Dataset items
=== Section Start ===

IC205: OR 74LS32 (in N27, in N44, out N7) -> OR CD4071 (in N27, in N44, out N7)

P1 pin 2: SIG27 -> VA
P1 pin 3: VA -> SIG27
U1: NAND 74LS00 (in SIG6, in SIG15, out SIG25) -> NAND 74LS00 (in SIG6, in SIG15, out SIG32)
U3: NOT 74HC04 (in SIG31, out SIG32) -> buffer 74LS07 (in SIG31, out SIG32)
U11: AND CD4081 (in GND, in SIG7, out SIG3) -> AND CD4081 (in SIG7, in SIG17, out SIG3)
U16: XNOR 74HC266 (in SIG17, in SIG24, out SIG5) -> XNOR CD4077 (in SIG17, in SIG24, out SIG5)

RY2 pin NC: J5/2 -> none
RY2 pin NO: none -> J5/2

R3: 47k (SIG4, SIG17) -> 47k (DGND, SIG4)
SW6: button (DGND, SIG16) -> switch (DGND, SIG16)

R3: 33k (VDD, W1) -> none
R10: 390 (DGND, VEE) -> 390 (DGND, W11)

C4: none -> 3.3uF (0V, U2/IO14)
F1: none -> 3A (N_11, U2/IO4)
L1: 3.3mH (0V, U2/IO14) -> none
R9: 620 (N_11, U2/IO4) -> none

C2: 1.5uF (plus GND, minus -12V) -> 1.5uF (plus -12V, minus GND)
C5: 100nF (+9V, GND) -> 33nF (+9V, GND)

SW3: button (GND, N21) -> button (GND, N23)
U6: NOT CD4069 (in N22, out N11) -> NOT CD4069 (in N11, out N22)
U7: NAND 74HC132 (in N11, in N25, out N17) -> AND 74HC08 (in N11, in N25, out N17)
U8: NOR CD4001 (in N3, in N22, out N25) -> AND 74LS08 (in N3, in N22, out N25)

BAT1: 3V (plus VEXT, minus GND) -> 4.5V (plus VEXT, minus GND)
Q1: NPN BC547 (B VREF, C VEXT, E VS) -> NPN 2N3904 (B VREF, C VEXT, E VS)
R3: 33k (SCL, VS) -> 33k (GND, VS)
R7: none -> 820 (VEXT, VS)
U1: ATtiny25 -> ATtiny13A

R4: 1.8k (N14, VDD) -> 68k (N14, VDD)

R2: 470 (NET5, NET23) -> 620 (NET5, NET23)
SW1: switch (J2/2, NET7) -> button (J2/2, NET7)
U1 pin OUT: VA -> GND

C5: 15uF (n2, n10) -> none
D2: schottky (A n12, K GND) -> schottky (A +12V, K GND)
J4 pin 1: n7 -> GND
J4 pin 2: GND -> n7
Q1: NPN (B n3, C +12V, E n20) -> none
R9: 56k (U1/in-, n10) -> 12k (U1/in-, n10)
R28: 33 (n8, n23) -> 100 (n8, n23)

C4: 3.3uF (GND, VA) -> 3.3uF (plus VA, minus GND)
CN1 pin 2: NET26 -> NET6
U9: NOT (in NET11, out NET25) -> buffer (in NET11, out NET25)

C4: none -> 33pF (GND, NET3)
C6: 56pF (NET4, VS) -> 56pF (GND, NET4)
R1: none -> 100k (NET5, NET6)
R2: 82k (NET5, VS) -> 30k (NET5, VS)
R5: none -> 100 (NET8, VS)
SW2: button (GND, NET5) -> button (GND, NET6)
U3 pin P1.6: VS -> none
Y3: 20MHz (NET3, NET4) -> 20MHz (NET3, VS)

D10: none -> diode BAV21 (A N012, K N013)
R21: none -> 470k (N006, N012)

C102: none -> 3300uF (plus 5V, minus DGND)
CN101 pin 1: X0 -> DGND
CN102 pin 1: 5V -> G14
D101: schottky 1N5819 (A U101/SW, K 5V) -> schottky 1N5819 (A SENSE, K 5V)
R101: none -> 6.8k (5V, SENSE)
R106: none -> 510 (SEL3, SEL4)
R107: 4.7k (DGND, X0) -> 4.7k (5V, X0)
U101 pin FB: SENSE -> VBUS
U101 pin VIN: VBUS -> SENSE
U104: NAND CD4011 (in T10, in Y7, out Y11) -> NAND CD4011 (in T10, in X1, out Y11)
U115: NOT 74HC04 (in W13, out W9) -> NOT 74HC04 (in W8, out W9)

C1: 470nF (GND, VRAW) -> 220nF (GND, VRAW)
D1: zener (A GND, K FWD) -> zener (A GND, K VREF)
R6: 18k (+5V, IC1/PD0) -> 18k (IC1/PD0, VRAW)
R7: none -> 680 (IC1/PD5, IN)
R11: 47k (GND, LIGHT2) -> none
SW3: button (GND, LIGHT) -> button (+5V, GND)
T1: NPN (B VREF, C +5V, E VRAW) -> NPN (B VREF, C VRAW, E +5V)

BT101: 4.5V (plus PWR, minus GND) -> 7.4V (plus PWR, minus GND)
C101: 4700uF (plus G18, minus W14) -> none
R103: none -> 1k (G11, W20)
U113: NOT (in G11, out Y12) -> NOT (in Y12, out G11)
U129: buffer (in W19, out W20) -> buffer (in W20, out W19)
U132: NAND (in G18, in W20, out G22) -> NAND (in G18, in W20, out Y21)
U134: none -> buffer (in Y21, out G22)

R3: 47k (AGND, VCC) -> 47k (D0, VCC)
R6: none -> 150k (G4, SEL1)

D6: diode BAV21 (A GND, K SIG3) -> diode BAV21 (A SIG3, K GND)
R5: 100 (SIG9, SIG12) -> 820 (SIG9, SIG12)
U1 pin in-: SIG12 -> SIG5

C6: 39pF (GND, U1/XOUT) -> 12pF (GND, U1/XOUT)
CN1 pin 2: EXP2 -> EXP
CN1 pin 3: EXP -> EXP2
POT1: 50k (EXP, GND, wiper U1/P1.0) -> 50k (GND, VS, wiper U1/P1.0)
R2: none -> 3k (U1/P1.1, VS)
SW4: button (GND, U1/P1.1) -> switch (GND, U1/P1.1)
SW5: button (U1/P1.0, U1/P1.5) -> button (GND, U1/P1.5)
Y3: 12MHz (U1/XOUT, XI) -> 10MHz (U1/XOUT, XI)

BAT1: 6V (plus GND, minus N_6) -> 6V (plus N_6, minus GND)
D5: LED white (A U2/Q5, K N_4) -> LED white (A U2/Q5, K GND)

=== Section End ===

#### WHAT YOU NEED TO DO
Repeat the lines above, from the one containing "C6: 39pF (GND, U1/XOUT)" to the final line, word for word and with nothing else.

#### REPLY TO THE TASK
C6: 39pF (GND, U1/XOUT) -> 12pF (GND, U1/XOUT)
CN1 pin 2: EXP2 -> EXP
CN1 pin 3: EXP -> EXP2
POT1: 50k (EXP, GND, wiper U1/P1.0) -> 50k (GND, VS, wiper U1/P1.0)
R2: none -> 3k (U1/P1.1, VS)
SW4: button (GND, U1/P1.1) -> switch (GND, U1/P1.1)
SW5: button (U1/P1.0, U1/P1.5) -> button (GND, U1/P1.5)
Y3: 12MHz (U1/XOUT, XI) -> 10MHz (U1/XOUT, XI)

BAT1: 6V (plus GND, minus N_6) -> 6V (plus N_6, minus GND)
D5: LED white (A U2/Q5, K N_4) -> LED white (A U2/Q5, K GND)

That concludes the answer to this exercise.